▶ [Required action]
All entries must be extracted exactly, with nothing added or dropped.

▶ [Material provided]
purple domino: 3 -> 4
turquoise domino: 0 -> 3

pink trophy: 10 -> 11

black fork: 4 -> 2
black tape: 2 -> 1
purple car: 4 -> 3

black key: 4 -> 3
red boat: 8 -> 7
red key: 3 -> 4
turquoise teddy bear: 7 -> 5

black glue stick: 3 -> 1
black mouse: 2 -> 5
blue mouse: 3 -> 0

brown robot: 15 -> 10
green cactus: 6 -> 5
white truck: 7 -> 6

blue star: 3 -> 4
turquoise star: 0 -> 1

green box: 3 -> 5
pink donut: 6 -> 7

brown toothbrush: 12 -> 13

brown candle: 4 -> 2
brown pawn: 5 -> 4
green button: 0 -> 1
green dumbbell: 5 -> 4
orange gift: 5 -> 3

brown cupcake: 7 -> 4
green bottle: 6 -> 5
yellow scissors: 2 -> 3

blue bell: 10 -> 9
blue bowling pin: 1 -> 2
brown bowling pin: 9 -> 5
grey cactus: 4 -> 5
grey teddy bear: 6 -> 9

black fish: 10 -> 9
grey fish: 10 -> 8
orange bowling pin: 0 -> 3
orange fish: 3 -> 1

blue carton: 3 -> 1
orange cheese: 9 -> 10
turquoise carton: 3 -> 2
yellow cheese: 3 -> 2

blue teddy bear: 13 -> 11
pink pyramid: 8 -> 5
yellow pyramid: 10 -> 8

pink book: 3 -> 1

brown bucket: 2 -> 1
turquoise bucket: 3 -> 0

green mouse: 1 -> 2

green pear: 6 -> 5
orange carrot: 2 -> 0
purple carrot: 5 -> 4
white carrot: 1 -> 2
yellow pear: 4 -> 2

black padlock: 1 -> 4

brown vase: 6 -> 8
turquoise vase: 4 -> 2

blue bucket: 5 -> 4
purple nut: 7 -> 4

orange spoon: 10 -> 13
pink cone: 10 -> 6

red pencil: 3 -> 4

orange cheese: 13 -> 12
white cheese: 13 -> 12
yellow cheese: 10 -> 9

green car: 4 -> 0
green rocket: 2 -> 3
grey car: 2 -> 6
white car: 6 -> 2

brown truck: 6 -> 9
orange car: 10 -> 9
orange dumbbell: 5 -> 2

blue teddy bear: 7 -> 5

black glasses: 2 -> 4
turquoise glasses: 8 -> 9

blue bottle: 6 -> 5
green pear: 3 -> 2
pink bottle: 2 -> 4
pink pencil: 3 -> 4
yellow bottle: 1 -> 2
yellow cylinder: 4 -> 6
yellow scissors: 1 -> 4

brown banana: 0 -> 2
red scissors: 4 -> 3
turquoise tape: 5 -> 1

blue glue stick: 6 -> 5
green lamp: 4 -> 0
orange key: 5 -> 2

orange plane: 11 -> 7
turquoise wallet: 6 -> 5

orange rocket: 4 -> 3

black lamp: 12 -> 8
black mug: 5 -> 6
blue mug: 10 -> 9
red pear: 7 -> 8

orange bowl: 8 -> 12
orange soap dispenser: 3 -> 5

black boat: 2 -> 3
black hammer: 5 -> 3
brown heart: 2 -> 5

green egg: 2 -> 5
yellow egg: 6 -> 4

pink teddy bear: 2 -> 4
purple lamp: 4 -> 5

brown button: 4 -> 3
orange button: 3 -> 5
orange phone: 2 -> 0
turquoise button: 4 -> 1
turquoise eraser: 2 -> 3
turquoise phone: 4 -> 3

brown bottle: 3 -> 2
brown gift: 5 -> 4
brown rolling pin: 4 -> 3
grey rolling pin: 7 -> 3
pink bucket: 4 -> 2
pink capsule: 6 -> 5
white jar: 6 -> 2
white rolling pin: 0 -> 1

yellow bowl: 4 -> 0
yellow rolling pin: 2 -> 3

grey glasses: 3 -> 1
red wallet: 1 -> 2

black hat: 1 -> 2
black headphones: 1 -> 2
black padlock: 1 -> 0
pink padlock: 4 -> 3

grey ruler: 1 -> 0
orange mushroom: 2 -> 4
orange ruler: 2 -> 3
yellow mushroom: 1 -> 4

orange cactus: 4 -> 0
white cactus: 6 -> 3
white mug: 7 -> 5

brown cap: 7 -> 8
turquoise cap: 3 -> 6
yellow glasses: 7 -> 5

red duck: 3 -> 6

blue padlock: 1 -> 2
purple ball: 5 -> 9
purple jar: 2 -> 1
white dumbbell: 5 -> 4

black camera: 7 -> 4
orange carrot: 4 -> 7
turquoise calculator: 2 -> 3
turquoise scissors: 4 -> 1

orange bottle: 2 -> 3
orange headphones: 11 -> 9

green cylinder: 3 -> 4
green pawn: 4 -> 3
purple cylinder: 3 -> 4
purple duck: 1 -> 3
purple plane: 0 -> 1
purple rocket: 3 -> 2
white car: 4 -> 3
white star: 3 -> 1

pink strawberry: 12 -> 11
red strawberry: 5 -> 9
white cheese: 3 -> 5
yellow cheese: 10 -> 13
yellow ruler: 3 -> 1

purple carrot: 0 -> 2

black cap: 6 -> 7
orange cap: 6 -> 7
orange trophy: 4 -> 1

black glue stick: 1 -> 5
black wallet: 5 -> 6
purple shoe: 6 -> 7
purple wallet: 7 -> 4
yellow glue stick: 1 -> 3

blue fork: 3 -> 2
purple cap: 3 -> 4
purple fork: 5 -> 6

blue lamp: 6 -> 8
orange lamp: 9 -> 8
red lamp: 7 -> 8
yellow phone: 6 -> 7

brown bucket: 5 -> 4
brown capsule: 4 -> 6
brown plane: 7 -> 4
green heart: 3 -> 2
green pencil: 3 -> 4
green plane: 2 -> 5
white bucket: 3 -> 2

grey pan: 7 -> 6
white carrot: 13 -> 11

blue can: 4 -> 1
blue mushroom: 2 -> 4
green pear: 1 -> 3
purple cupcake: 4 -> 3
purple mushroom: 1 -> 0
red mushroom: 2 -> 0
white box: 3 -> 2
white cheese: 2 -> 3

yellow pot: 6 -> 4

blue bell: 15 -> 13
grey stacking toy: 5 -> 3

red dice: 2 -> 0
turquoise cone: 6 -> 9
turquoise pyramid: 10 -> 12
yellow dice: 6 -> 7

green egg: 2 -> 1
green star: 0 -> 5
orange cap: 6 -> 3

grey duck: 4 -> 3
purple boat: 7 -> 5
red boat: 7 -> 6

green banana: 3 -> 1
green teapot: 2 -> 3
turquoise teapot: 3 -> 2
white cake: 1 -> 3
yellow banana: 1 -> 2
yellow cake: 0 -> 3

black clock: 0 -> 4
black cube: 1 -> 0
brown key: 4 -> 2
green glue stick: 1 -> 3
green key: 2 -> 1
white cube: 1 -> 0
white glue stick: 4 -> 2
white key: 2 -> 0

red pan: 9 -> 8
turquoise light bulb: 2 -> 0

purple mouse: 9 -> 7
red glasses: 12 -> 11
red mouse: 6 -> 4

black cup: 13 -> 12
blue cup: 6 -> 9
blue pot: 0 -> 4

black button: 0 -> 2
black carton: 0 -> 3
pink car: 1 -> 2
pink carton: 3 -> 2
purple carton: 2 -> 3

▶ [Written solution]
purple domino: 3 -> 4
turquoise domino: 0 -> 3

pink trophy: 10 -> 11

black fork: 4 -> 2
black tape: 2 -> 1
purple car: 4 -> 3

black key: 4 -> 3
red boat: 8 -> 7
red key: 3 -> 4
turquoise teddy bear: 7 -> 5

black glue stick: 3 -> 1
black mouse: 2 -> 5
blue mouse: 3 -> 0

brown robot: 15 -> 10
green cactus: 6 -> 5
white truck: 7 -> 6

blue star: 3 -> 4
turquoise star: 0 -> 1

green box: 3 -> 5
pink donut: 6 -> 7

brown toothbrush: 12 -> 13

brown candle: 4 -> 2
brown pawn: 5 -> 4
green button: 0 -> 1
green dumbbell: 5 -> 4
orange gift: 5 -> 3

brown cupcake: 7 -> 4
green bottle: 6 -> 5
yellow scissors: 2 -> 3

blue bell: 10 -> 9
blue bowling pin: 1 -> 2
brown bowling pin: 9 -> 5
grey cactus: 4 -> 5
grey teddy bear: 6 -> 9

black fish: 10 -> 9
grey fish: 10 -> 8
orange bowling pin: 0 -> 3
orange fish: 3 -> 1

blue carton: 3 -> 1
orange cheese: 9 -> 10
turquoise carton: 3 -> 2
yellow cheese: 3 -> 2

blue teddy bear: 13 -> 11
pink pyramid: 8 -> 5
yellow pyramid: 10 -> 8

pink book: 3 -> 1

brown bucket: 2 -> 1
turquoise bucket: 3 -> 0

green mouse: 1 -> 2

green pear: 6 -> 5
orange carrot: 2 -> 0
purple carrot: 5 -> 4
white carrot: 1 -> 2
yellow pear: 4 -> 2

black padlock: 1 -> 4

brown vase: 6 -> 8
turquoise vase: 4 -> 2

blue bucket: 5 -> 4
purple nut: 7 -> 4

orange spoon: 10 -> 13
pink cone: 10 -> 6

red pencil: 3 -> 4

orange cheese: 13 -> 12
white cheese: 13 -> 12
yellow cheese: 10 -> 9

green car: 4 -> 0
green rocket: 2 -> 3
grey car: 2 -> 6
white car: 6 -> 2

brown truck: 6 -> 9
orange car: 10 -> 9
orange dumbbell: 5 -> 2

blue teddy bear: 7 -> 5

black glasses: 2 -> 4
turquoise glasses: 8 -> 9

blue bottle: 6 -> 5
green pear: 3 -> 2
pink bottle: 2 -> 4
pink pencil: 3 -> 4
yellow bottle: 1 -> 2
yellow cylinder: 4 -> 6
yellow scissors: 1 -> 4

brown banana: 0 -> 2
red scissors: 4 -> 3
turquoise tape: 5 -> 1

blue glue stick: 6 -> 5
green lamp: 4 -> 0
orange key: 5 -> 2

orange plane: 11 -> 7
turquoise wallet: 6 -> 5

orange rocket: 4 -> 3

black lamp: 12 -> 8
black mug: 5 -> 6
blue mug: 10 -> 9
red pear: 7 -> 8

orange bowl: 8 -> 12
orange soap dispenser: 3 -> 5

black boat: 2 -> 3
black hammer: 5 -> 3
brown heart: 2 -> 5

green egg: 2 -> 5
yellow egg: 6 -> 4

pink teddy bear: 2 -> 4
purple lamp: 4 -> 5

brown button: 4 -> 3
orange button: 3 -> 5
orange phone: 2 -> 0
turquoise button: 4 -> 1
turquoise eraser: 2 -> 3
turquoise phone: 4 -> 3

brown bottle: 3 -> 2
brown gift: 5 -> 4
brown rolling pin: 4 -> 3
grey rolling pin: 7 -> 3
pink bucket: 4 -> 2
pink capsule: 6 -> 5
white jar: 6 -> 2
white rolling pin: 0 -> 1

yellow bowl: 4 -> 0
yellow rolling pin: 2 -> 3

grey glasses: 3 -> 1
red wallet: 1 -> 2

black hat: 1 -> 2
black headphones: 1 -> 2
black padlock: 1 -> 0
pink padlock: 4 -> 3

grey ruler: 1 -> 0
orange mushroom: 2 -> 4
orange ruler: 2 -> 3
yellow mushroom: 1 -> 4

orange cactus: 4 -> 0
white cactus: 6 -> 3
white mug: 7 -> 5

brown cap: 7 -> 8
turquoise cap: 3 -> 6
yellow glasses: 7 -> 5

red duck: 3 -> 6

blue padlock: 1 -> 2
purple ball: 5 -> 9
purple jar: 2 -> 1
white dumbbell: 5 -> 4

black camera: 7 -> 4
orange carrot: 4 -> 7
turquoise calculator: 2 -> 3
turquoise scissors: 4 -> 1

orange bottle: 2 -> 3
orange headphones: 11 -> 9

green cylinder: 3 -> 4
green pawn: 4 -> 3
purple cylinder: 3 -> 4
purple duck: 1 -> 3
purple plane: 0 -> 1
purple rocket: 3 -> 2
white car: 4 -> 3
white star: 3 -> 1

pink strawberry: 12 -> 11
red strawberry: 5 -> 9
white cheese: 3 -> 5
yellow cheese: 10 -> 13
yellow ruler: 3 -> 1

purple carrot: 0 -> 2

black cap: 6 -> 7
orange cap: 6 -> 7
orange trophy: 4 -> 1

black glue stick: 1 -> 5
black wallet: 5 -> 6
purple shoe: 6 -> 7
purple wallet: 7 -> 4
yellow glue stick: 1 -> 3

blue fork: 3 -> 2
purple cap: 3 -> 4
purple fork: 5 -> 6

blue lamp: 6 -> 8
orange lamp: 9 -> 8
red lamp: 7 -> 8
yellow phone: 6 -> 7

brown bucket: 5 -> 4
brown capsule: 4 -> 6
brown plane: 7 -> 4
green heart: 3 -> 2
green pencil: 3 -> 4
green plane: 2 -> 5
white bucket: 3 -> 2

grey pan: 7 -> 6
white carrot: 13 -> 11

blue can: 4 -> 1
blue mushroom: 2 -> 4
green pear: 1 -> 3
purple cupcake: 4 -> 3
purple mushroom: 1 -> 0
red mushroom: 2 -> 0
white box: 3 -> 2
white cheese: 2 -> 3

yellow pot: 6 -> 4

blue bell: 15 -> 13
grey stacking toy: 5 -> 3

red dice: 2 -> 0
turquoise cone: 6 -> 9
turquoise pyramid: 10 -> 12
yellow dice: 6 -> 7

green egg: 2 -> 1
green star: 0 -> 5
orange cap: 6 -> 3

grey duck: 4 -> 3
purple boat: 7 -> 5
red boat: 7 -> 6

green banana: 3 -> 1
green teapot: 2 -> 3
turquoise teapot: 3 -> 2
white cake: 1 -> 3
yellow banana: 1 -> 2
yellow cake: 0 -> 3

black clock: 0 -> 4
black cube: 1 -> 0
brown key: 4 -> 2
green glue stick: 1 -> 3
green key: 2 -> 1
white cube: 1 -> 0
white glue stick: 4 -> 2
white key: 2 -> 0

red pan: 9 -> 8
turquoise light bulb: 2 -> 0

purple mouse: 9 -> 7
red glasses: 12 -> 11
red mouse: 6 -> 4

black cup: 13 -> 12
blue cup: 6 -> 9
blue pot: 0 -> 4

black button: 0 -> 2
black carton: 0 -> 3
pink car: 1 -> 2
pink carton: 3 -> 2
purple carton: 2 -> 3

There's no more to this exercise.